**Work required**
The answer must consist solely of the lines from the one containing "building: none -> [181,34,364,195]" through the last line of the records below, repeated exactly, with all pictures omitted.

**Supplied records**
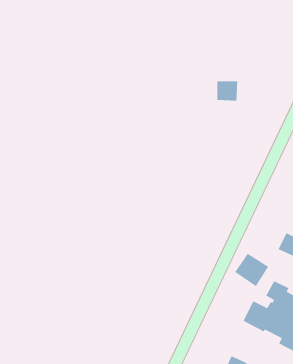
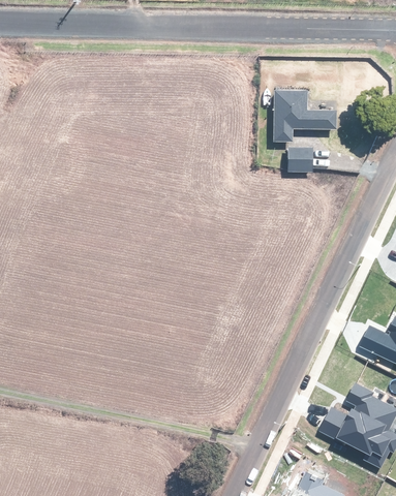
building: none -> [273,88,336,140]
building: [234,253,269,287] -> none

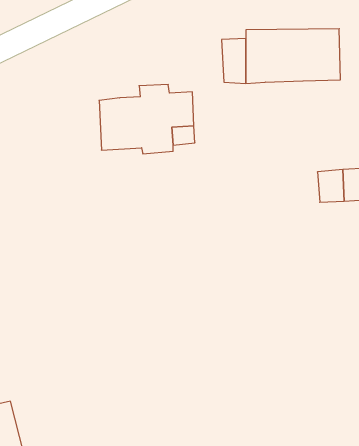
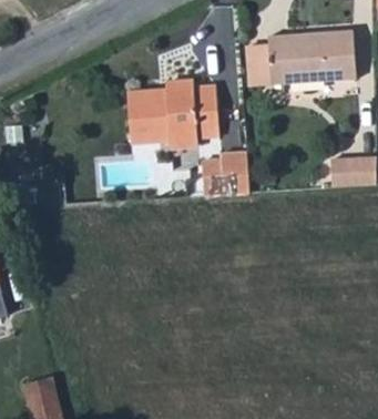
building: none -> [201,154,248,198]

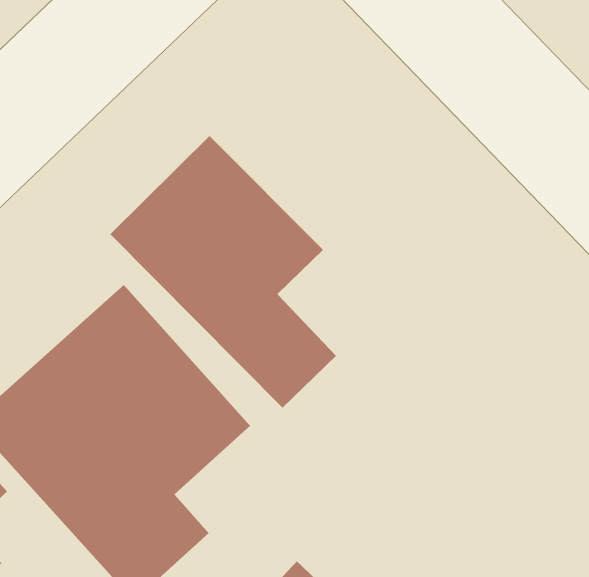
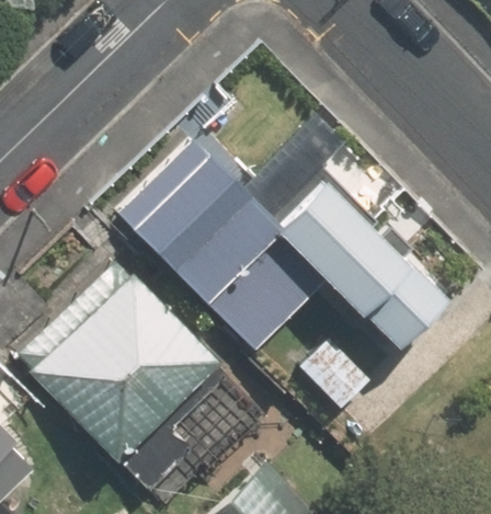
building: none -> [288,180,452,346]

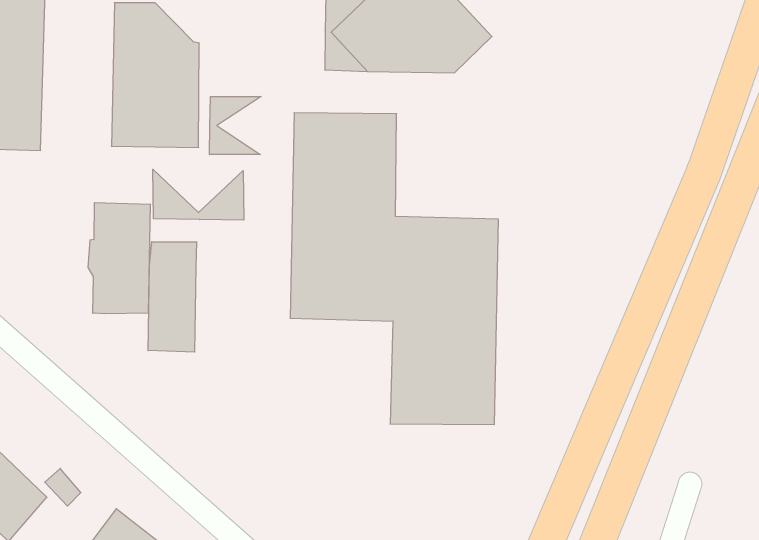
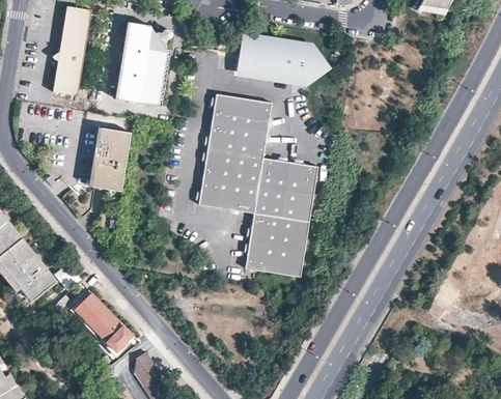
building: [210,96,261,155] -> none
building: [153,169,244,220] -> none
building: [148,242,197,352] -> none

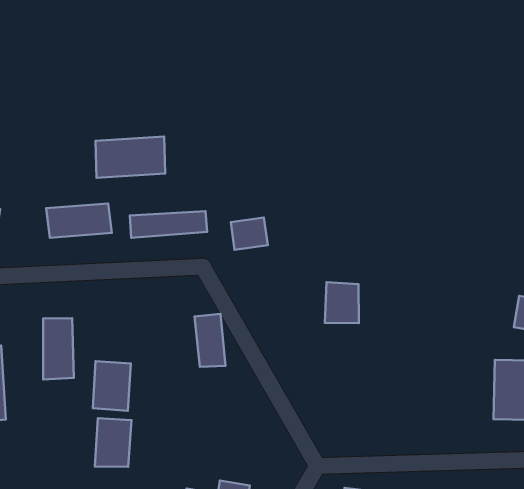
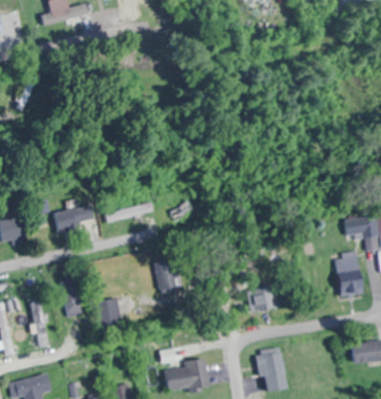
building: [95,137,165,178] -> none
building: [325,282,359,323] -> [246,286,270,313]
building: [95,418,131,467] -> none

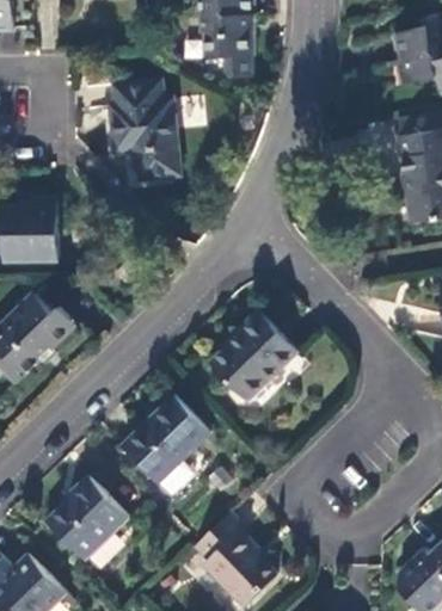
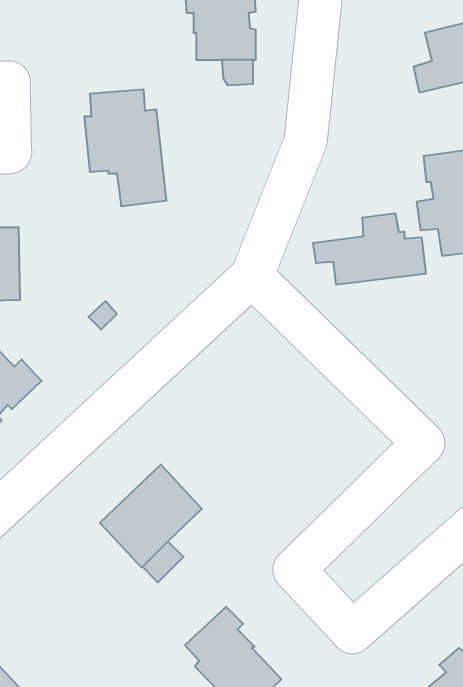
building: none -> [313,213,426,285]
building: [210,313,295,399] -> none
building: [44,475,125,557] -> none

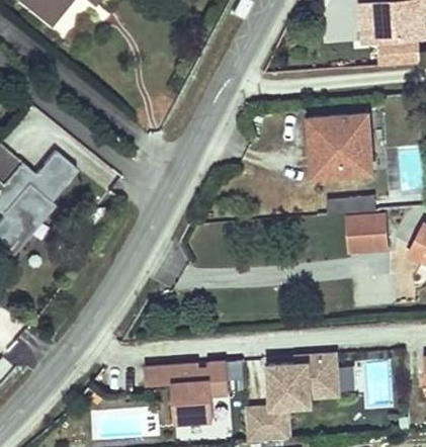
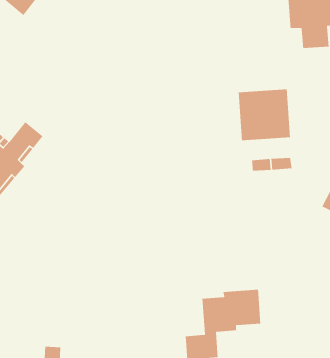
building: [342,215,385,253] -> none
building: [148,363,226,427] -> none

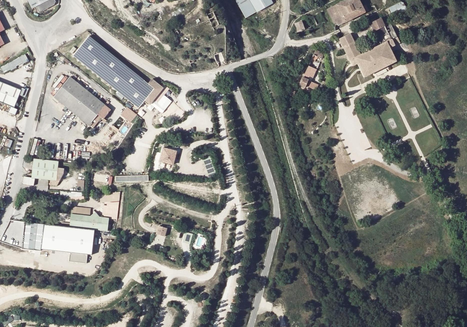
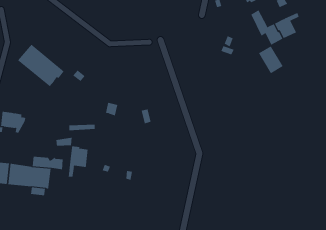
building: [72,35,162,108] -> none
building: none -> [258,45,284,74]
building: none -> [68,145,88,178]

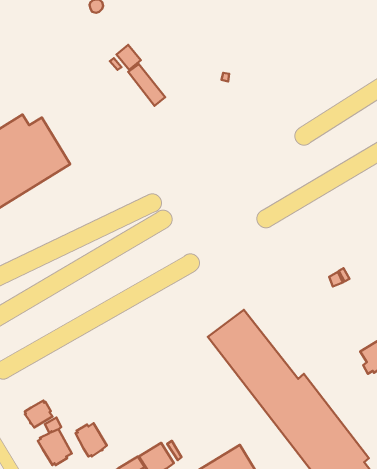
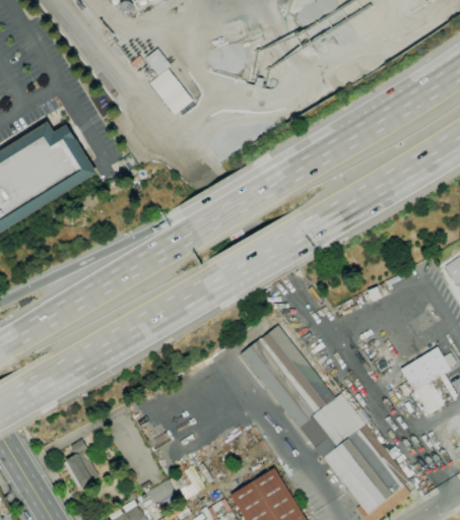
building: [25,401,52,427] -> none
building: [75,423,107,457] -> none

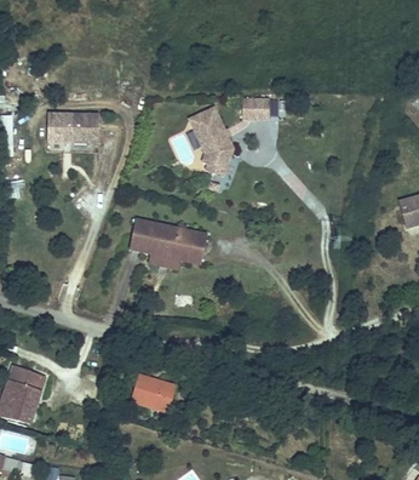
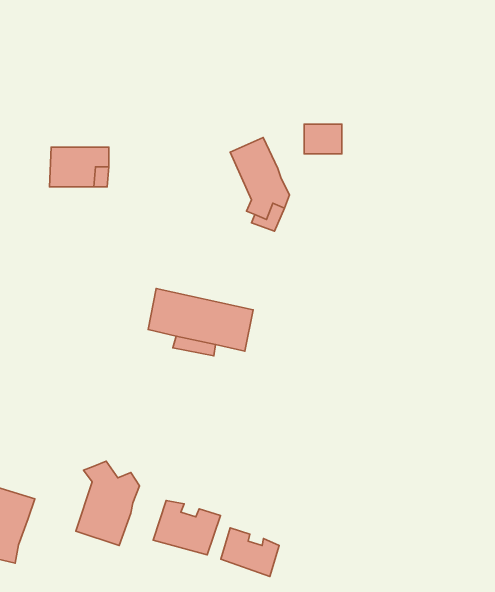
building: none -> [76,461,140,545]
building: none -> [221,528,279,577]

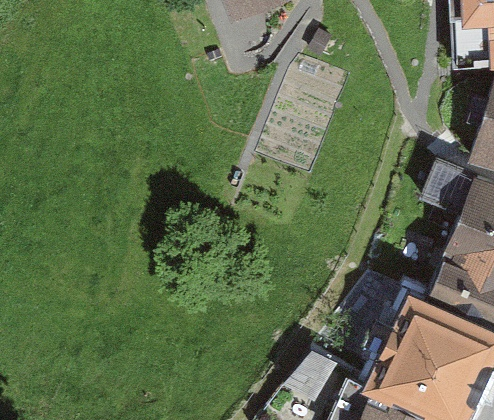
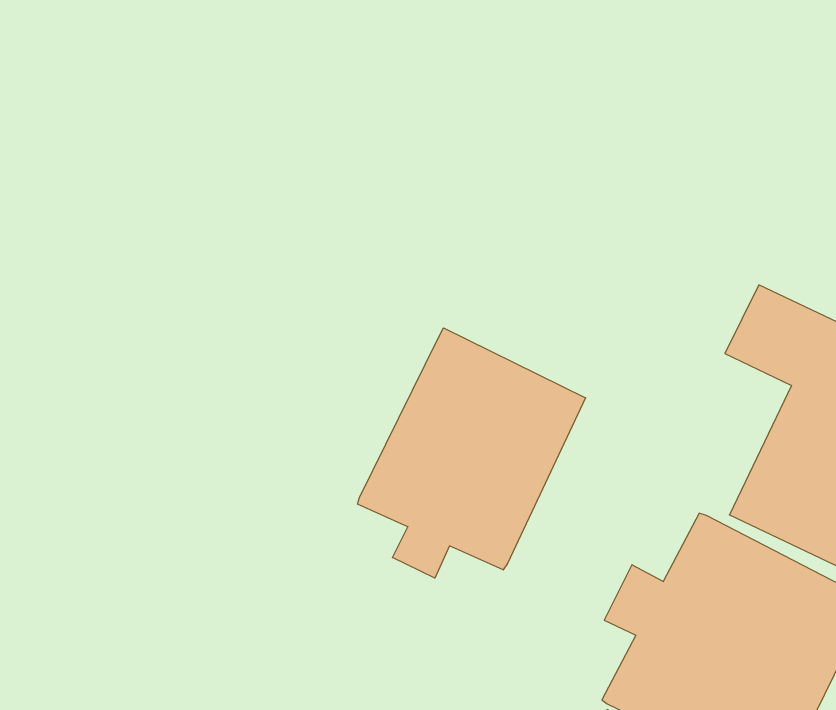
building: none -> [357,328,586,578]

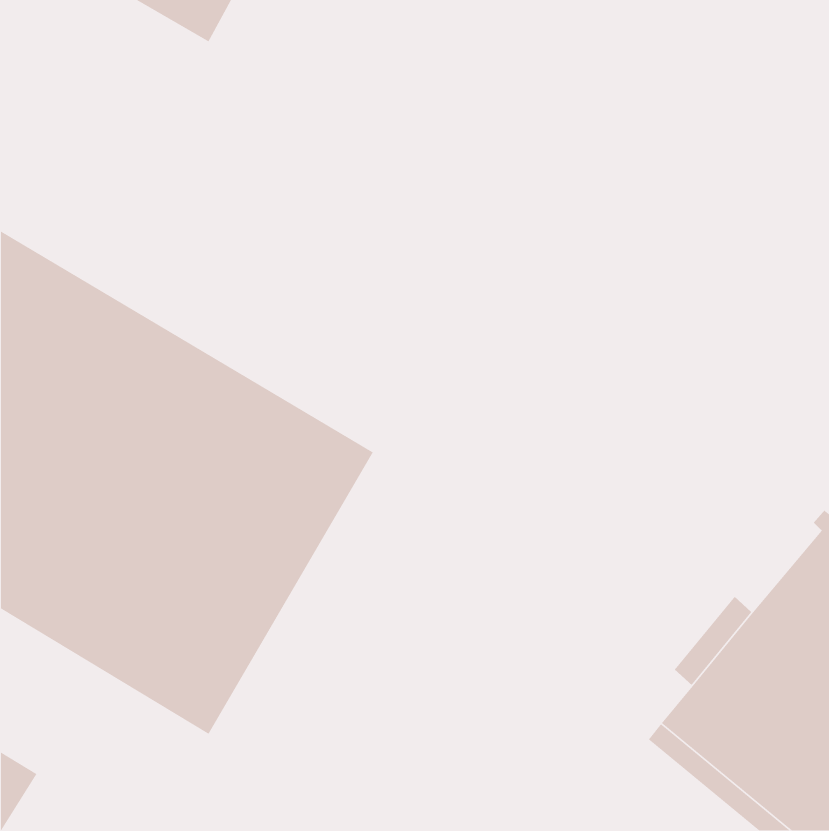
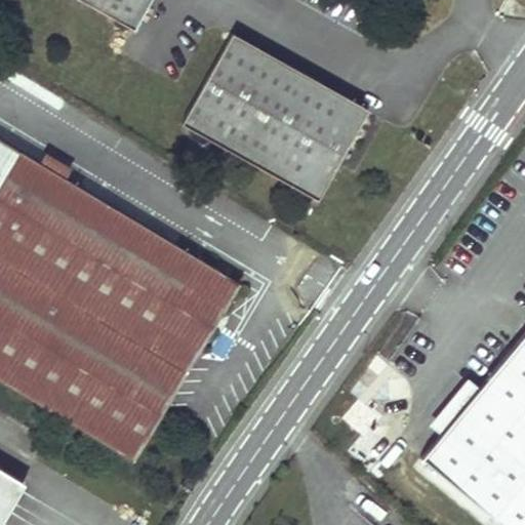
building: none -> [181,34,364,195]

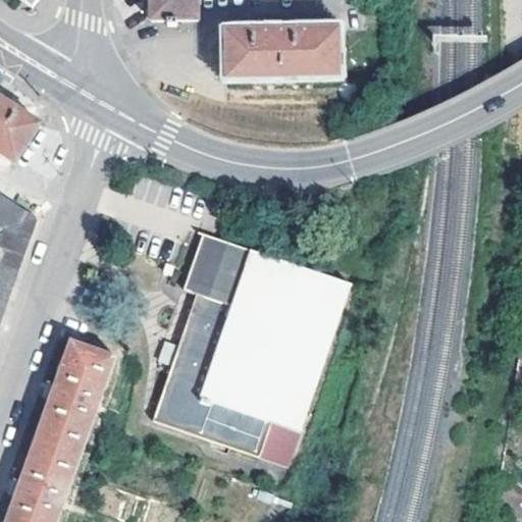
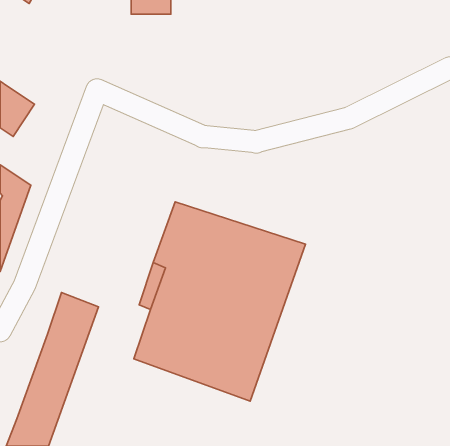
building: [227,27,338,72] -> none

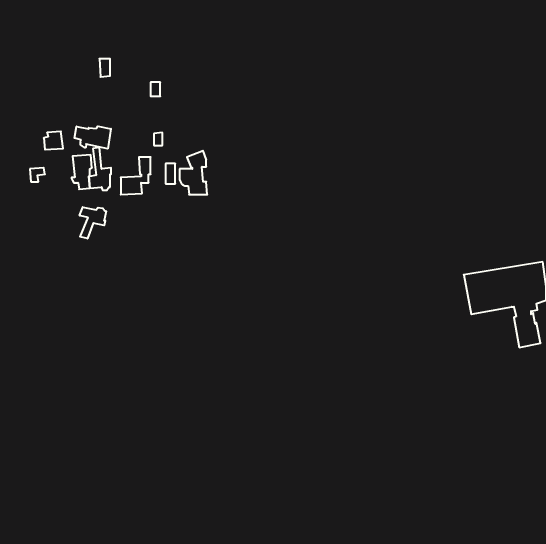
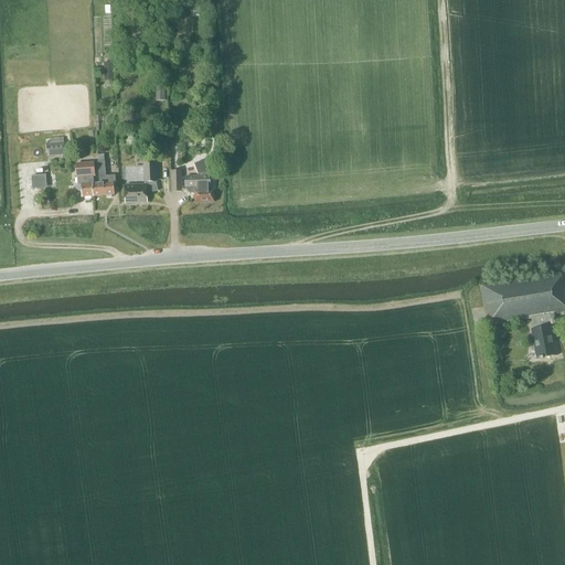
building: [74,126,111,149] -> none
building: [80,207,106,239] -> none

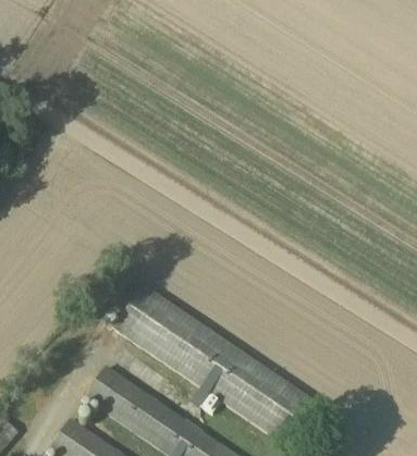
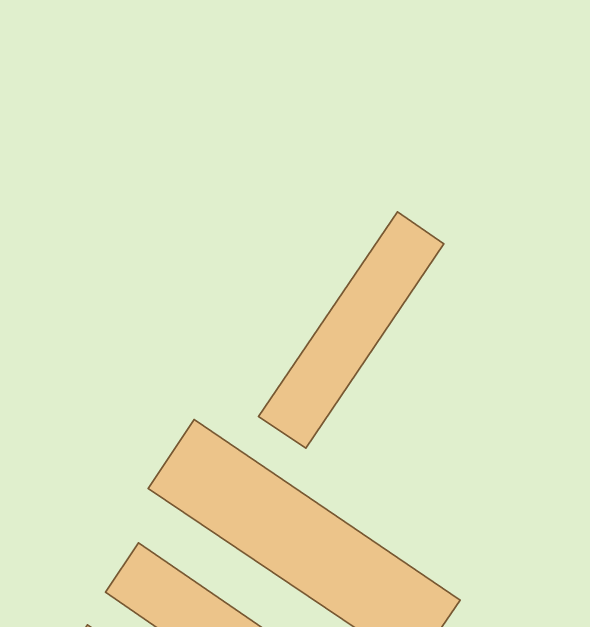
building: none -> [259,212,444,448]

**Answer for this exercise**
building: none -> [181,34,364,195]

building: [227,27,338,72] -> none

building: [74,126,111,149] -> none
building: [80,207,106,239] -> none

building: none -> [259,212,444,448]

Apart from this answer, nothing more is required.